◆ **Data for processing**
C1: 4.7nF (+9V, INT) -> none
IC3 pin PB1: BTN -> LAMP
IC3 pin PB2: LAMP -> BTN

--

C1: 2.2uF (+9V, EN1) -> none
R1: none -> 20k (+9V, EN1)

...

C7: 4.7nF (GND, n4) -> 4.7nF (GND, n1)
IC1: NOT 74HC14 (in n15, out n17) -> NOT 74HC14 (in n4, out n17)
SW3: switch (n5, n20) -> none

◆ **Exercise aim**
From the data above, output exactly the lines between the one containing "C1: 4.7nF (+9V, INT) -> none" and the one containing "IC3 pin PB2: LAMP -> BTN", counting both of them.

◆ **Task result**
C1: 4.7nF (+9V, INT) -> none
IC3 pin PB1: BTN -> LAMP
IC3 pin PB2: LAMP -> BTN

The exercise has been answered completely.